* [SET EXERCISE] Gather every line from the rows below that contains the string "kern". Case counts.

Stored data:
..............................
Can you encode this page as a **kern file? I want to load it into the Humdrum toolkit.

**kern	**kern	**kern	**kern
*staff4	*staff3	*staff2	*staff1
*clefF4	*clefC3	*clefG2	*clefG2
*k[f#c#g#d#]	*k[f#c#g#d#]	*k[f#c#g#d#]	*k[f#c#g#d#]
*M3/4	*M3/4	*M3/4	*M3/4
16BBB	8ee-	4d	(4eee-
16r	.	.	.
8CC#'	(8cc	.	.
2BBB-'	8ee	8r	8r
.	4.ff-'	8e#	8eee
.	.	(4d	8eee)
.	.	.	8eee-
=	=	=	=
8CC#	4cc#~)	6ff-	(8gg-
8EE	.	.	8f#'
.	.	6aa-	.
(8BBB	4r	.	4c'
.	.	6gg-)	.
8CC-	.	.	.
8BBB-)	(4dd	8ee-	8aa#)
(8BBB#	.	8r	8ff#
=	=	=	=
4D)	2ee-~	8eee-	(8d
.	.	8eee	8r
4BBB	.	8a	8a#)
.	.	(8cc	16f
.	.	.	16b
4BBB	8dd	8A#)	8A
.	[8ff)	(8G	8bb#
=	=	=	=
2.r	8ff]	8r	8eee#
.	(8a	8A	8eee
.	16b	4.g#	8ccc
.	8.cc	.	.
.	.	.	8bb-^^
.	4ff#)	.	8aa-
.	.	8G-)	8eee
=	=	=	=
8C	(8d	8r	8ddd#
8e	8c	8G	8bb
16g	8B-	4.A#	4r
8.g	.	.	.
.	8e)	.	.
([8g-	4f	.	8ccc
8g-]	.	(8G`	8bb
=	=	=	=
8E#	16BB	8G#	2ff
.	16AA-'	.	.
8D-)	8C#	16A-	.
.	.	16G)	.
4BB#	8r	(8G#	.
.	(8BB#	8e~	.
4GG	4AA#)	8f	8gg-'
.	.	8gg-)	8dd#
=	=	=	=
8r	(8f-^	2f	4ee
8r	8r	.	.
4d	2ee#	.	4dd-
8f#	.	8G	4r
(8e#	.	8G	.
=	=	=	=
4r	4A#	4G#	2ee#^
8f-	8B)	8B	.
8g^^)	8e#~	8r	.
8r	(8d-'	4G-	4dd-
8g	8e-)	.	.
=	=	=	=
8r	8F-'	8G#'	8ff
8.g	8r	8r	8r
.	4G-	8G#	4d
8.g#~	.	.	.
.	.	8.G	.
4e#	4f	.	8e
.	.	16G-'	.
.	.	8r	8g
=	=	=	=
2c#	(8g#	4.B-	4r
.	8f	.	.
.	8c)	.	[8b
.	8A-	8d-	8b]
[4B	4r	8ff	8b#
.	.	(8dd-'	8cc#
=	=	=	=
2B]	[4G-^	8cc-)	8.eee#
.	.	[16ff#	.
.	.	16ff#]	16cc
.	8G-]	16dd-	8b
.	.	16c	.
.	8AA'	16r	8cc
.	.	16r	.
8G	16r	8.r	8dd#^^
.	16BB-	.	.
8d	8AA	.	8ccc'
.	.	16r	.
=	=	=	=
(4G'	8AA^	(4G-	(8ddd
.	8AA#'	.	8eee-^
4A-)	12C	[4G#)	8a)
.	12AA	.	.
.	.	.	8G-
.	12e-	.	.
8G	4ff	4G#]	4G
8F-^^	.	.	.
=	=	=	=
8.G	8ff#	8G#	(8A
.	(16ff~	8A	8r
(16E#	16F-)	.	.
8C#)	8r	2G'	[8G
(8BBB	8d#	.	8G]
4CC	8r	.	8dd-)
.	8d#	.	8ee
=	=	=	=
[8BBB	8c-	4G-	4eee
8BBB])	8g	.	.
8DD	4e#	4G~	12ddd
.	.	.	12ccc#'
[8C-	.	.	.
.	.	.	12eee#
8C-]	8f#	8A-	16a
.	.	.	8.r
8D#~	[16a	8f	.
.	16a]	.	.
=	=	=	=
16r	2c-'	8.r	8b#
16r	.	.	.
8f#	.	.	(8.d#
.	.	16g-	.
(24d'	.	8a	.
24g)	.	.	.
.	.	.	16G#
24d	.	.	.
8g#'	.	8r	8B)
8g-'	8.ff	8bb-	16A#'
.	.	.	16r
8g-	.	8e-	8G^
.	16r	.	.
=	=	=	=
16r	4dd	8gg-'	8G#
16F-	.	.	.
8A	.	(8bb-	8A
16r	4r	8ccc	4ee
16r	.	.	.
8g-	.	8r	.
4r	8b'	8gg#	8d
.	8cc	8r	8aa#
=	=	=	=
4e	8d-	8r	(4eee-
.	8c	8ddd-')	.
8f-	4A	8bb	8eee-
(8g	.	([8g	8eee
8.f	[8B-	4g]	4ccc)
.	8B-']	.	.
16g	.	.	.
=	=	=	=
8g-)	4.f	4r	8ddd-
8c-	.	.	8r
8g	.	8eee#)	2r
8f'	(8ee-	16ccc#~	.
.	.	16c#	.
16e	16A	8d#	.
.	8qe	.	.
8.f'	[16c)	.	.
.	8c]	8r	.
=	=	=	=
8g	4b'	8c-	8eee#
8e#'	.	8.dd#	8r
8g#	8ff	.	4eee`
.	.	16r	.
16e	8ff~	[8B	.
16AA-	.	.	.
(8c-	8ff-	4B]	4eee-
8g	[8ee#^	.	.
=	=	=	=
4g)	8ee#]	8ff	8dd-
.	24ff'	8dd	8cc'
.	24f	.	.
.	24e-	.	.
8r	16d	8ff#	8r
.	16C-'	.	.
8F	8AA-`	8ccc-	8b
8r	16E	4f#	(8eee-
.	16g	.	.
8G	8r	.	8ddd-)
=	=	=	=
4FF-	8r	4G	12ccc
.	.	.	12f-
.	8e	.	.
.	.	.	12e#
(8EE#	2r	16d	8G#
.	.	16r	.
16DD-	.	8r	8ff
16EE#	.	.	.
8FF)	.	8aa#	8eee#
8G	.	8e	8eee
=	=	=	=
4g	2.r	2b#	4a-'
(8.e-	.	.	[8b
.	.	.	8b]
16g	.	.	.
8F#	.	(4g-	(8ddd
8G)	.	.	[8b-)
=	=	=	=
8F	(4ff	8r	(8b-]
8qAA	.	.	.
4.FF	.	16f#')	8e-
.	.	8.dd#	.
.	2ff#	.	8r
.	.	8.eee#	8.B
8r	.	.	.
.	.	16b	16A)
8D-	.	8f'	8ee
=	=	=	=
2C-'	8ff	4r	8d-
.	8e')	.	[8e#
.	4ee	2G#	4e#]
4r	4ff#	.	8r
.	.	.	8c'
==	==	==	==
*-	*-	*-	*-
..............................
* [FINISHED TASK]
Can you encode this page as a **kern file? I want to load it into the Humdrum toolkit.
**kern	**kern	**kern	**kern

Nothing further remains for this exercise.